» DATA FOR THIS EXERCISE:

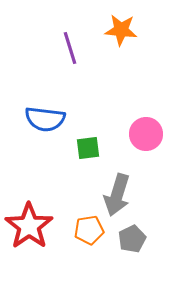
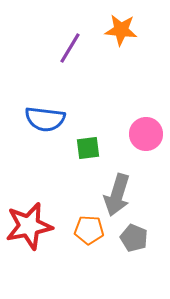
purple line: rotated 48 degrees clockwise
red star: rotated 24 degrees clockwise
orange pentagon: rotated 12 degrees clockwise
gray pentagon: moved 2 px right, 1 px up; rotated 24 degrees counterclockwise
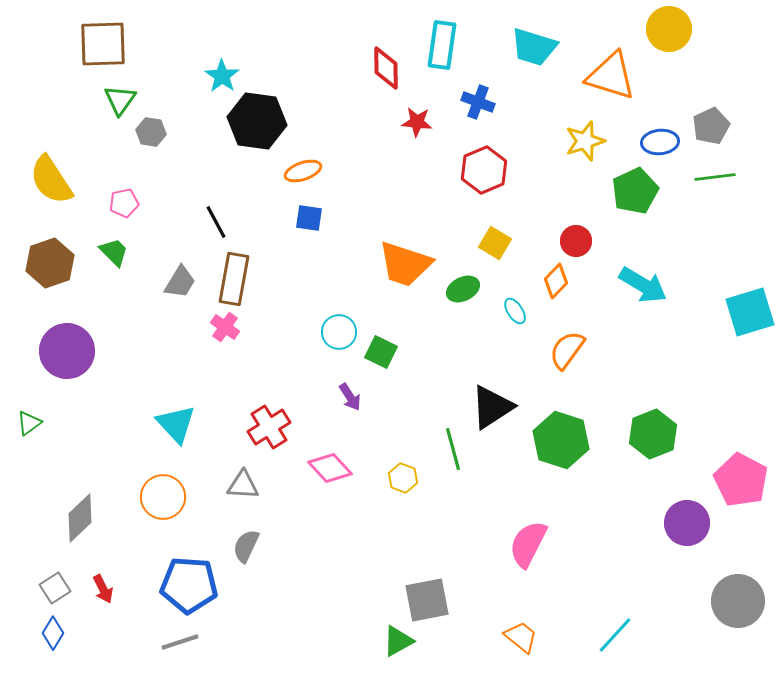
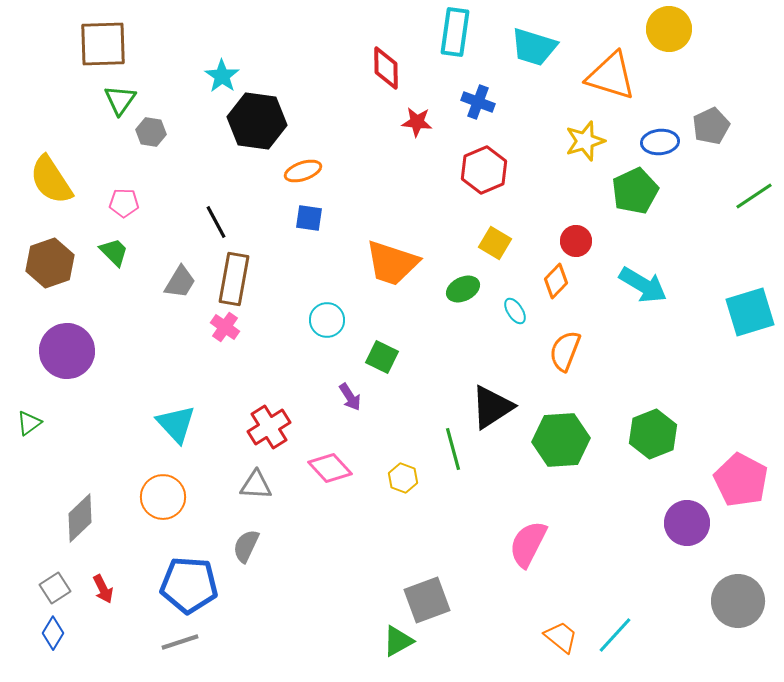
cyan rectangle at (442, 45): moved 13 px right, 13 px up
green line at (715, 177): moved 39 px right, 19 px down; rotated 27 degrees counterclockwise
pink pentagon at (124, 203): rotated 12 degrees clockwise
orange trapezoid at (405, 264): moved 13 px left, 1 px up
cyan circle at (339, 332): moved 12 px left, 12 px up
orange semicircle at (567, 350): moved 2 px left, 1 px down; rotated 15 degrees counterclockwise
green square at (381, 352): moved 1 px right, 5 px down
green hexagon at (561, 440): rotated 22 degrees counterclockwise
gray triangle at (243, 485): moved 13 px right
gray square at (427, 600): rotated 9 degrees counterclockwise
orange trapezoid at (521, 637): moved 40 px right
==
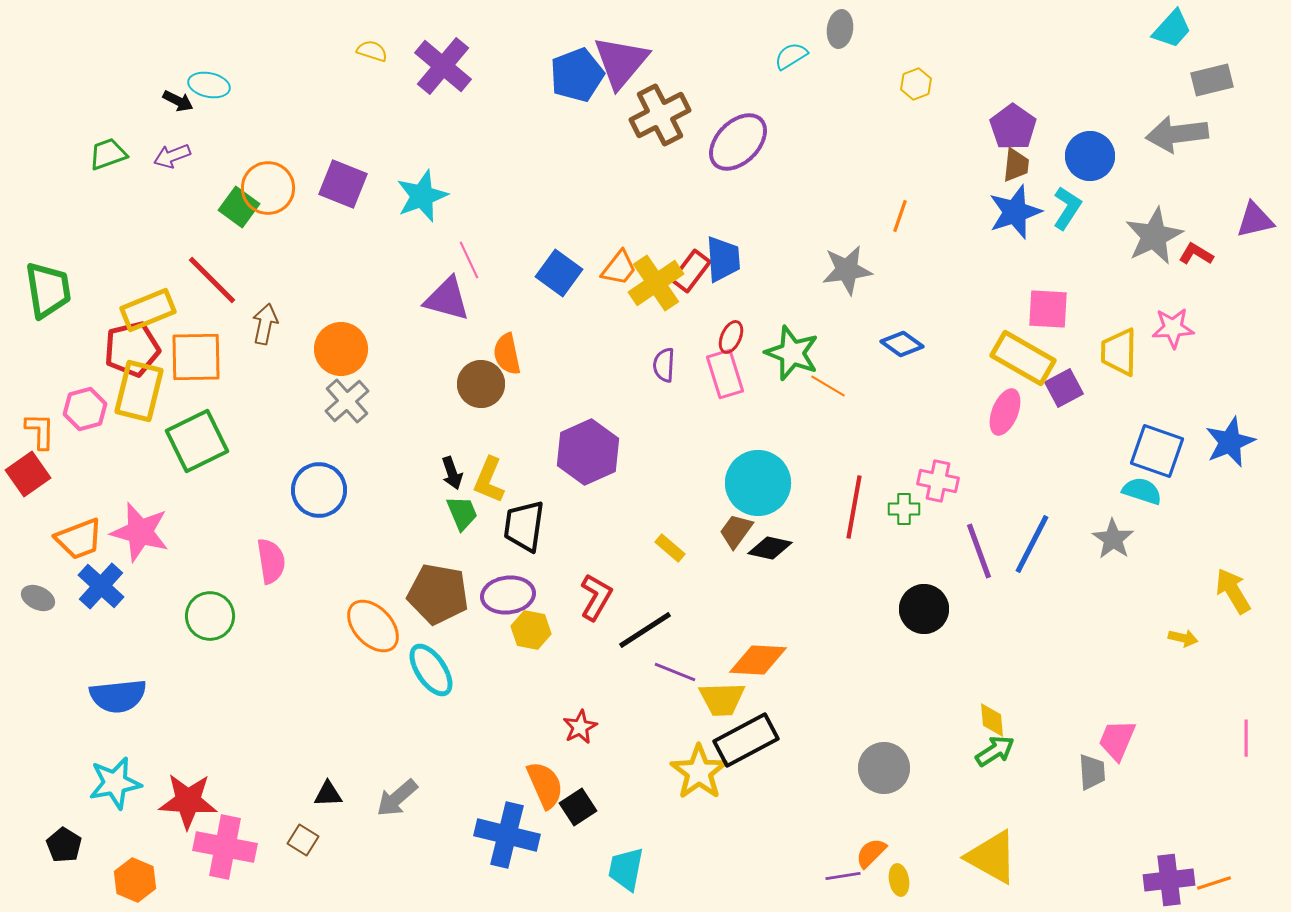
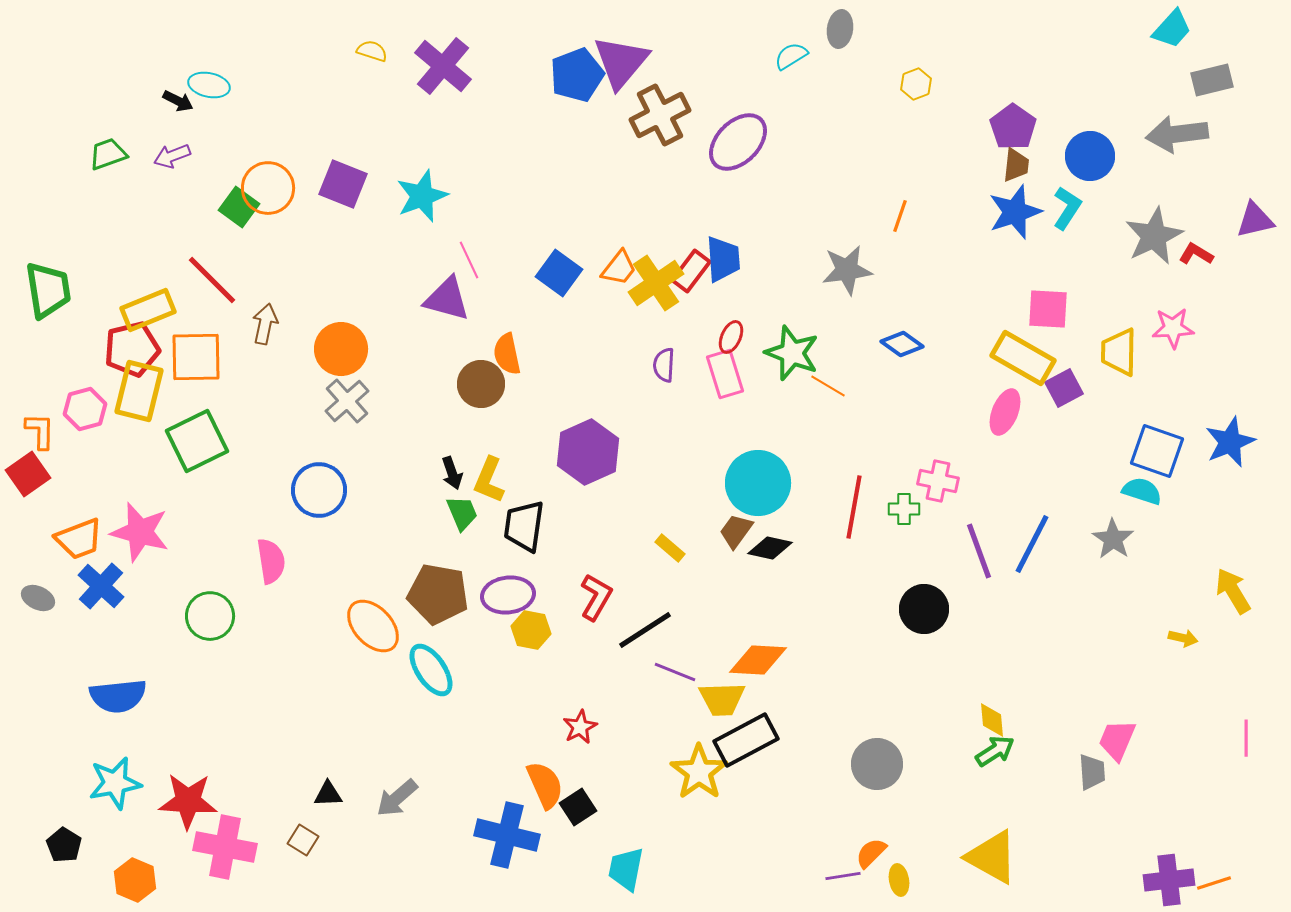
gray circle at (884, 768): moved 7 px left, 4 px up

» REQUIRED WORK: Please copy the lines above from the line with "orange semicircle at" up to and including the line with "orange trapezoid at (521, 637): moved", exactly as written and with nothing else.

» EXERCISE RESPONSE:
orange semicircle at (567, 350): moved 2 px left, 1 px down; rotated 15 degrees counterclockwise
green square at (381, 352): moved 1 px right, 5 px down
green hexagon at (561, 440): rotated 22 degrees counterclockwise
gray triangle at (243, 485): moved 13 px right
gray square at (427, 600): rotated 9 degrees counterclockwise
orange trapezoid at (521, 637): moved 40 px right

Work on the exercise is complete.